- _TASK REQUIREMENTS_
Starting at the line with "The grey nut", copy each line through the last one below exactly as written, without any pictures.

- _DATASET_
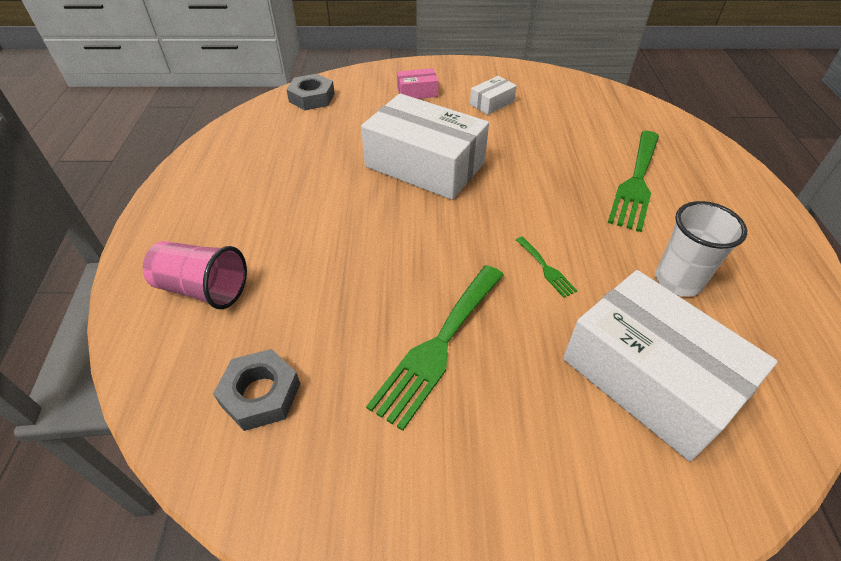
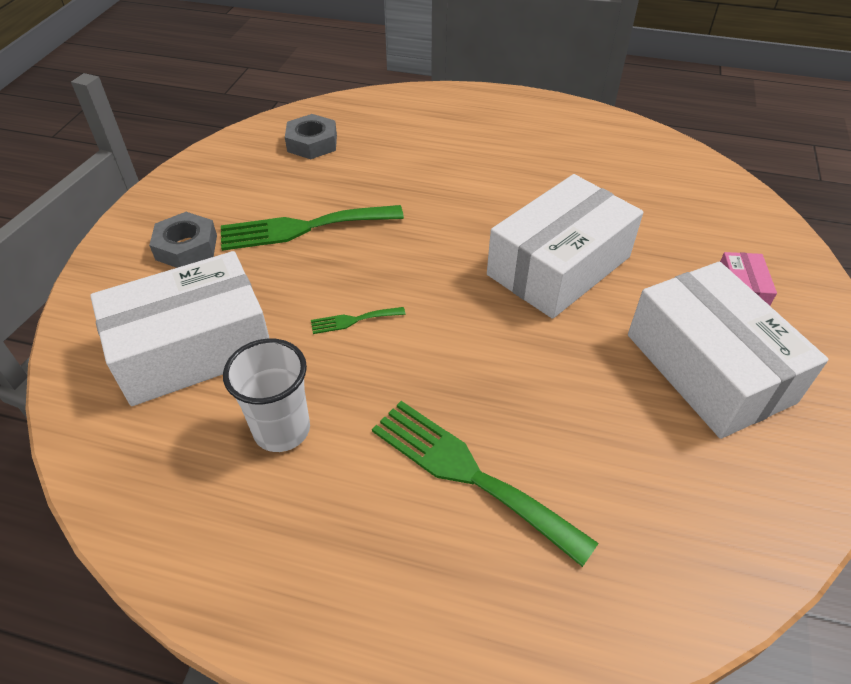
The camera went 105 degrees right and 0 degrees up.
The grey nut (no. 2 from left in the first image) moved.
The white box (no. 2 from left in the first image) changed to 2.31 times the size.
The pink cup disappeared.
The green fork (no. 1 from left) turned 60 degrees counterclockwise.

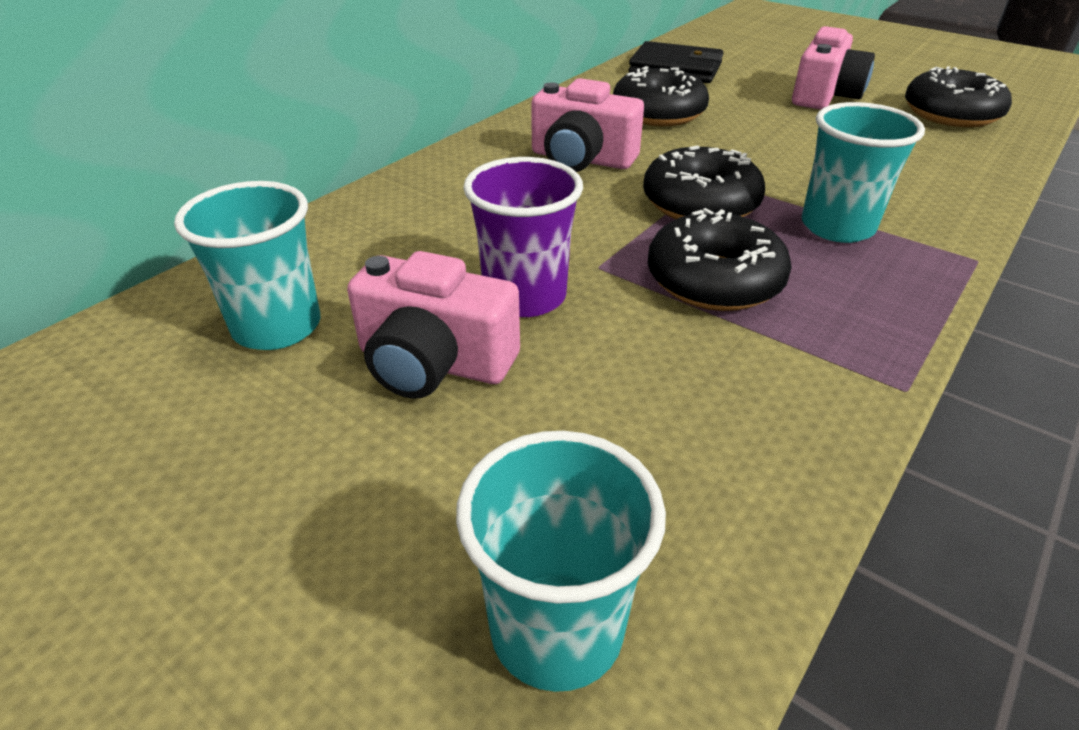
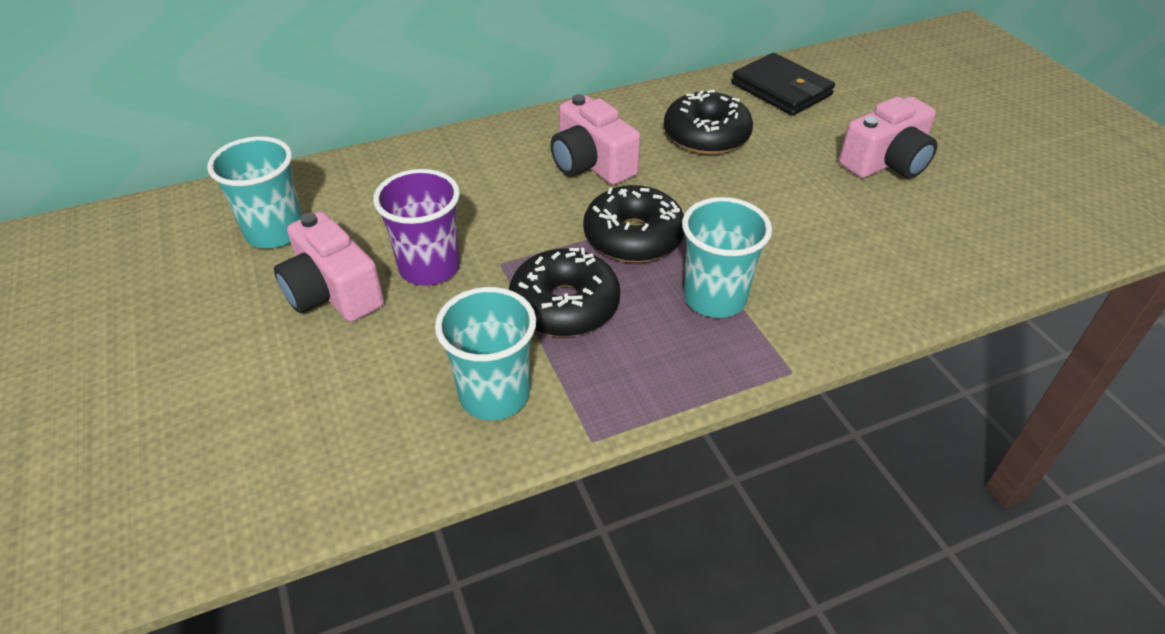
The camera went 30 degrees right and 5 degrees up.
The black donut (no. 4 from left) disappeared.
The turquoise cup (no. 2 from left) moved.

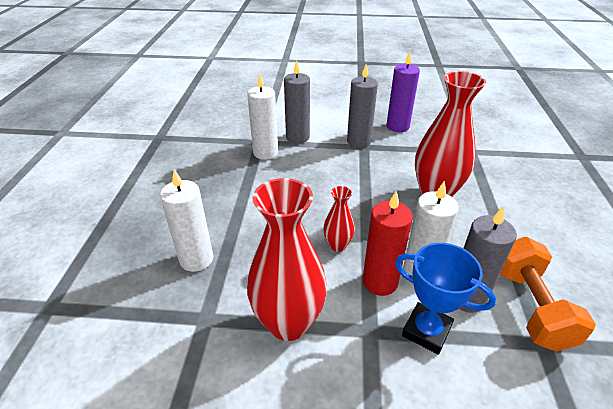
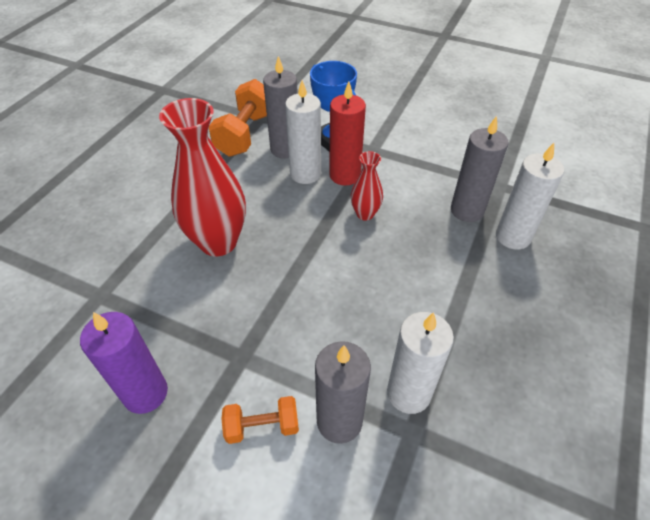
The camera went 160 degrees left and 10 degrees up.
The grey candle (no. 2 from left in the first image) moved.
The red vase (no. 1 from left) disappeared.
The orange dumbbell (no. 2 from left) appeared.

- _TASK OUTPUT_
The grey nut (no. 2 from left in the first image) moved.
The white box (no. 2 from left in the first image) changed to 2.31 times the size.
The pink cup disappeared.
The green fork (no. 1 from left) turned 60 degrees counterclockwise.

The camera went 30 degrees right and 5 degrees up.
The black donut (no. 4 from left) disappeared.
The turquoise cup (no. 2 from left) moved.

The camera went 160 degrees left and 10 degrees up.
The grey candle (no. 2 from left in the first image) moved.
The red vase (no. 1 from left) disappeared.
The orange dumbbell (no. 2 from left) appeared.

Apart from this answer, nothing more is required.